DATA

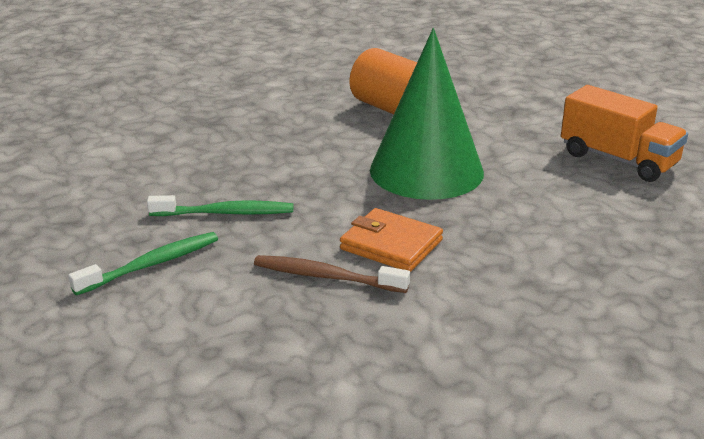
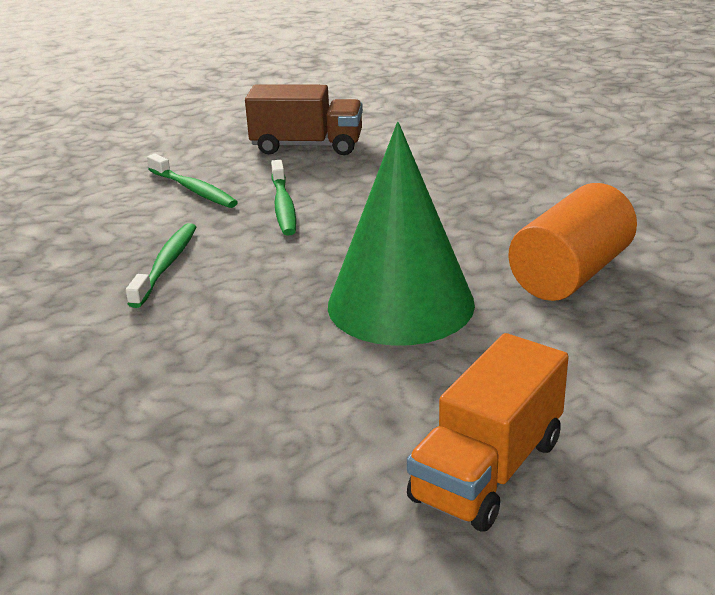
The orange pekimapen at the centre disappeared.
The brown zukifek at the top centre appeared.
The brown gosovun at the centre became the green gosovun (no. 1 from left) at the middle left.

TASK REQUIREMENTS
Your answer should be every line above, written out exactly, with no pictures.

EXERCISE RESULT
The orange pekimapen at the centre disappeared.
The brown zukifek at the top centre appeared.
The brown gosovun at the centre became the green gosovun (no. 1 from left) at the middle left.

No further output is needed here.